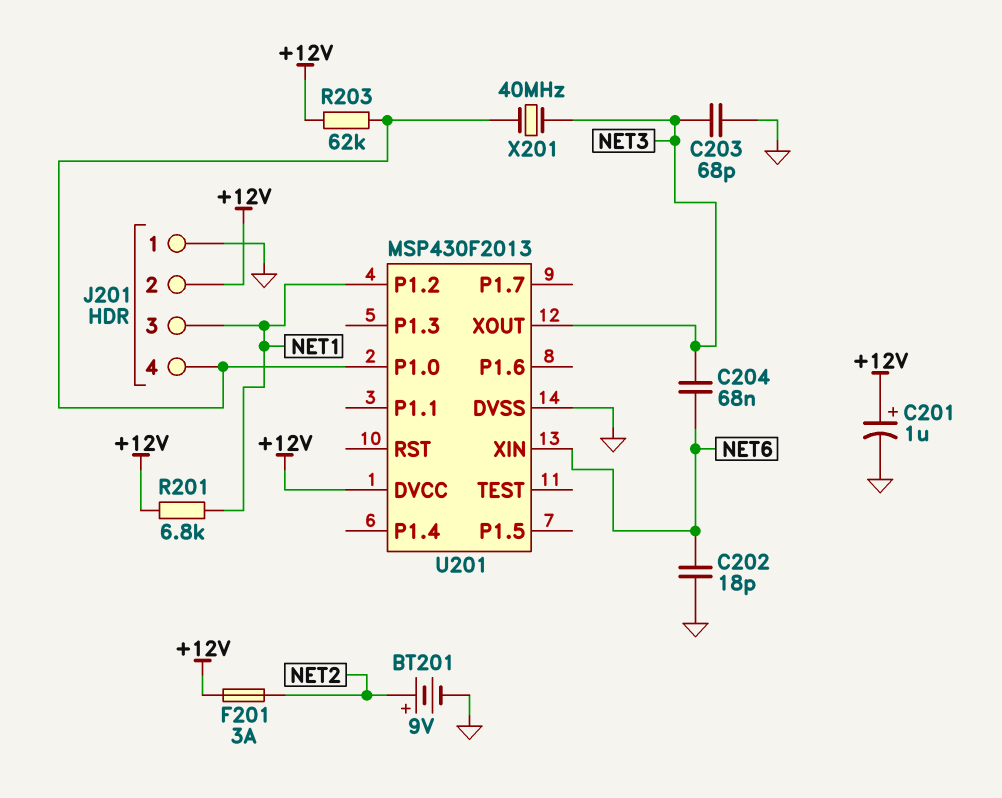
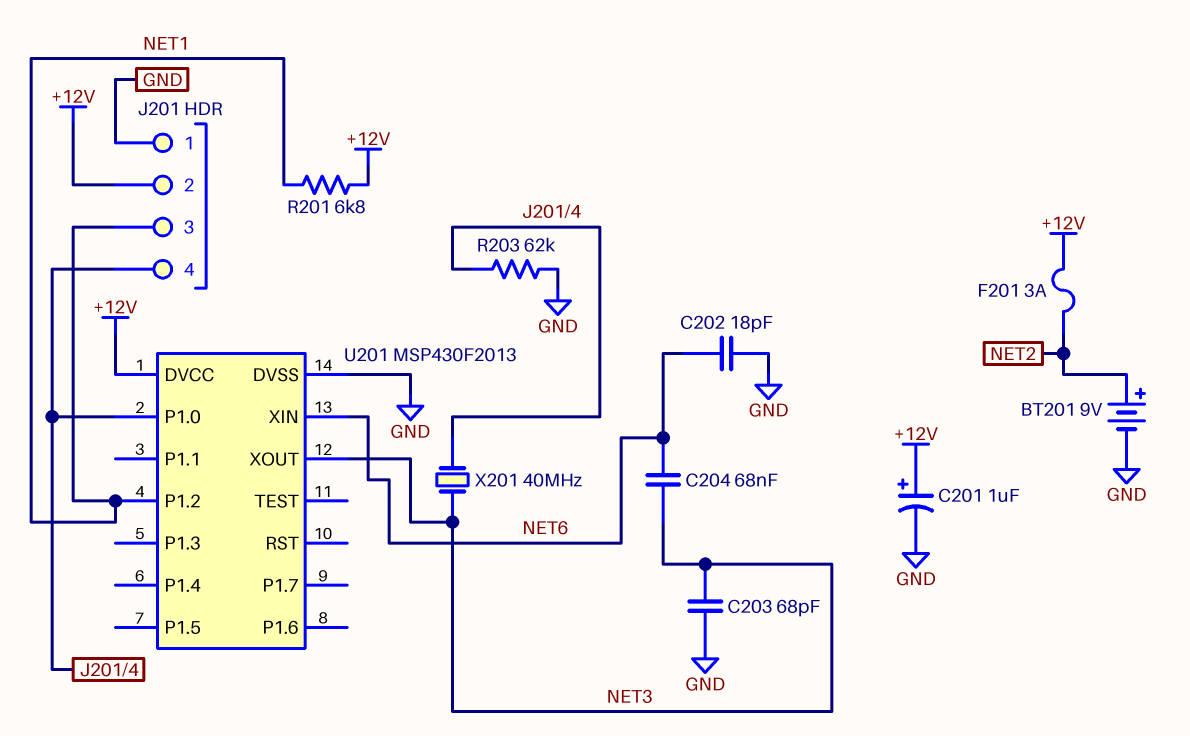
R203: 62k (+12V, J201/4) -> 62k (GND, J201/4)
▬▬▬
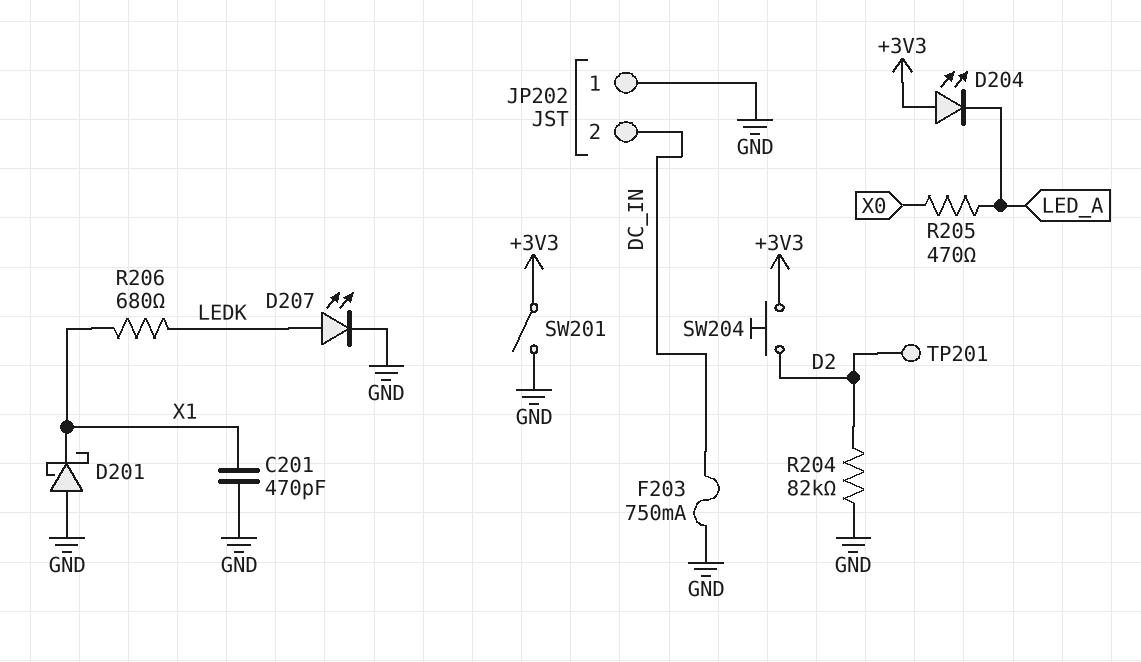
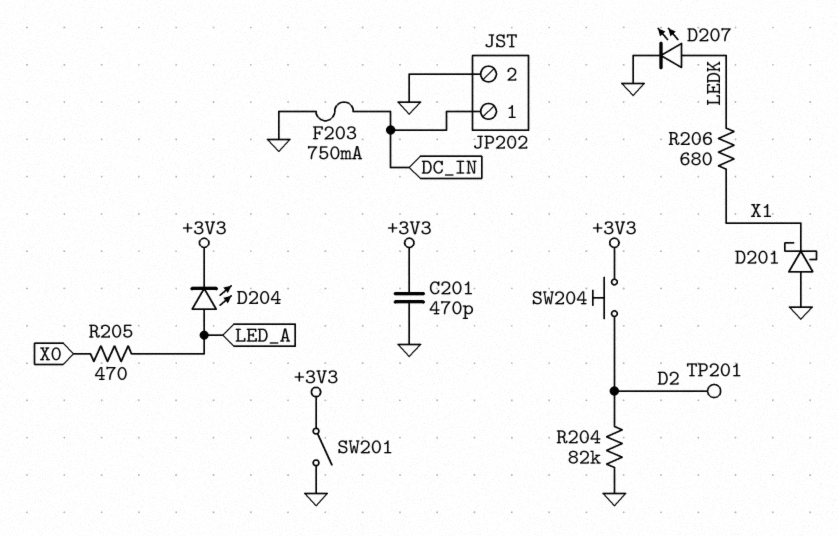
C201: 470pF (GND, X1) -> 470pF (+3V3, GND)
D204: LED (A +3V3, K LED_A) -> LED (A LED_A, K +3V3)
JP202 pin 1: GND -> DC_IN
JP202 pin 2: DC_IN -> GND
▬▬▬
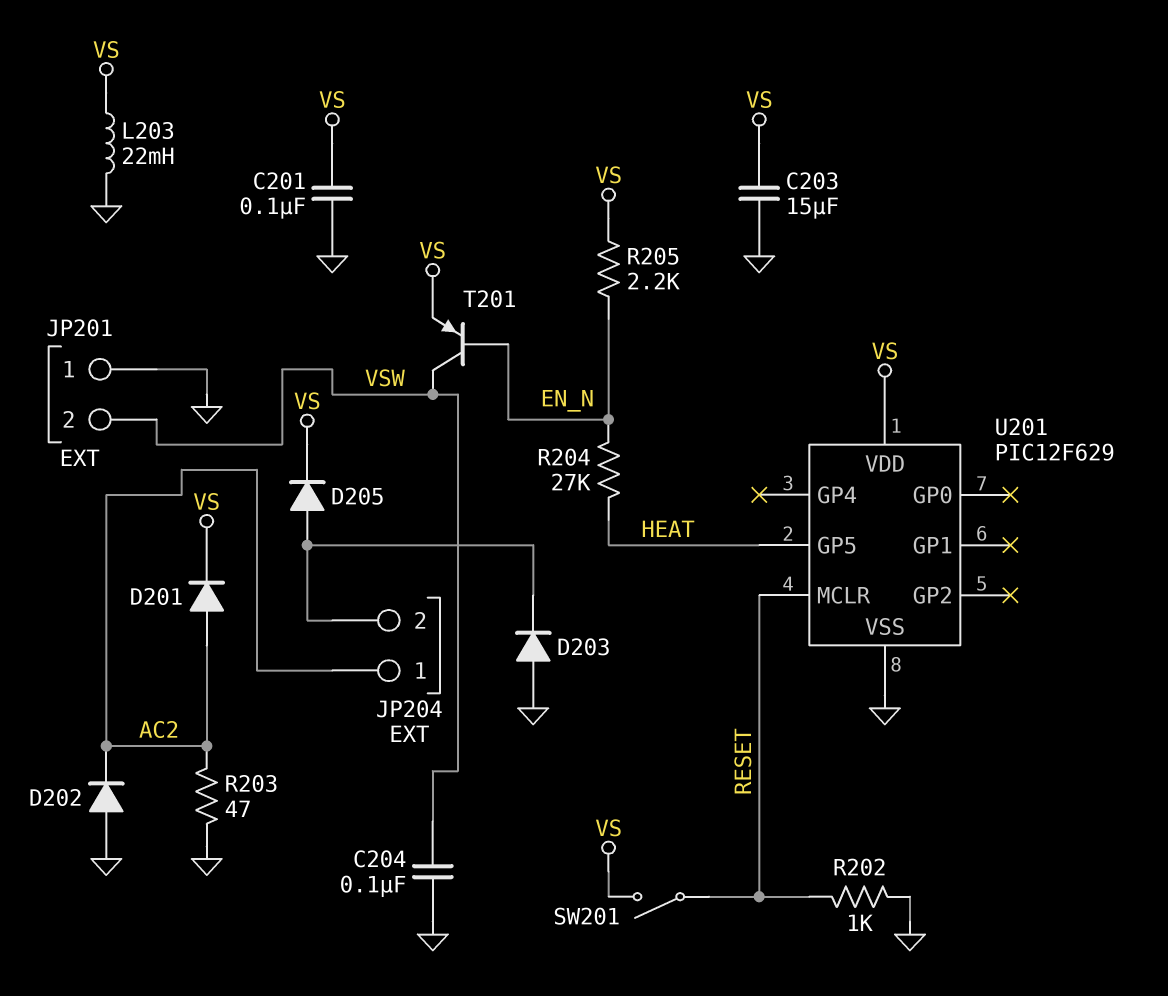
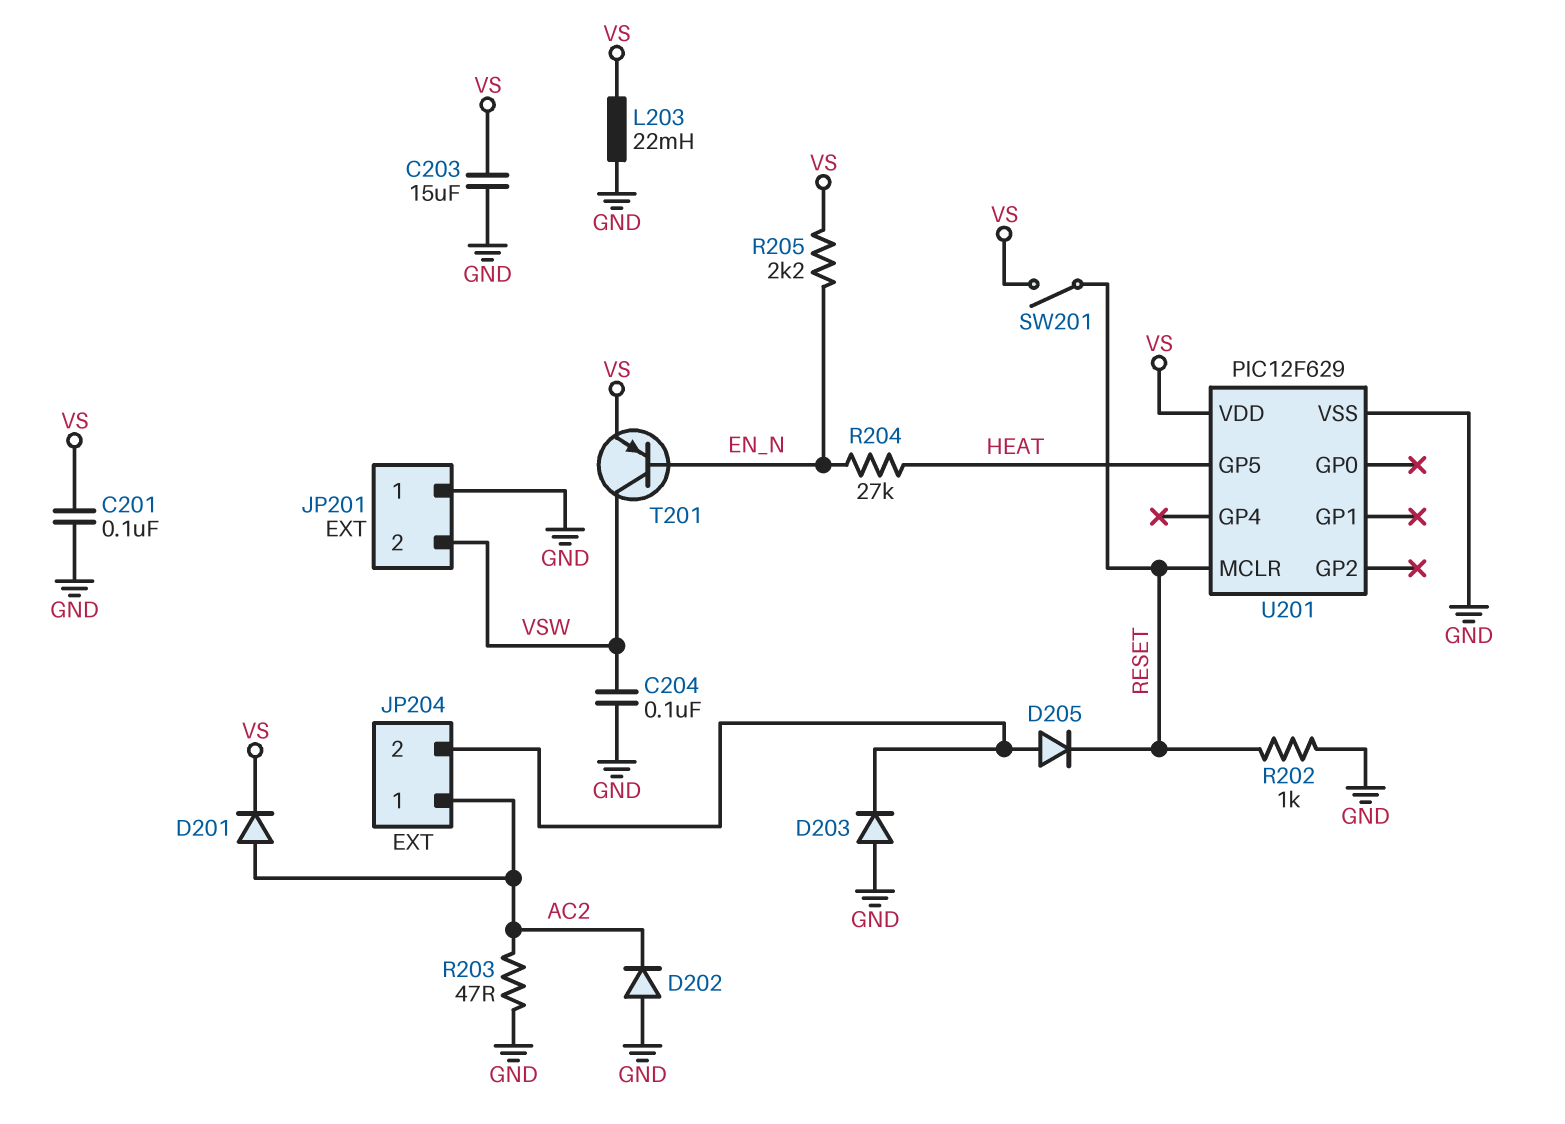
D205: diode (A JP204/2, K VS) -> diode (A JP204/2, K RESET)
▬▬▬
> [What you have to do]
Out of the data above, set down the lines from the one with "C201: 470pF (GND, X1) -> 470pF (+3V3, GND)" to the one with "JP202 pin 2: DC_IN -> GND", both included, exactly as written and with no additions.

> [Answer for this exercise]
C201: 470pF (GND, X1) -> 470pF (+3V3, GND)
D204: LED (A +3V3, K LED_A) -> LED (A LED_A, K +3V3)
JP202 pin 1: GND -> DC_IN
JP202 pin 2: DC_IN -> GND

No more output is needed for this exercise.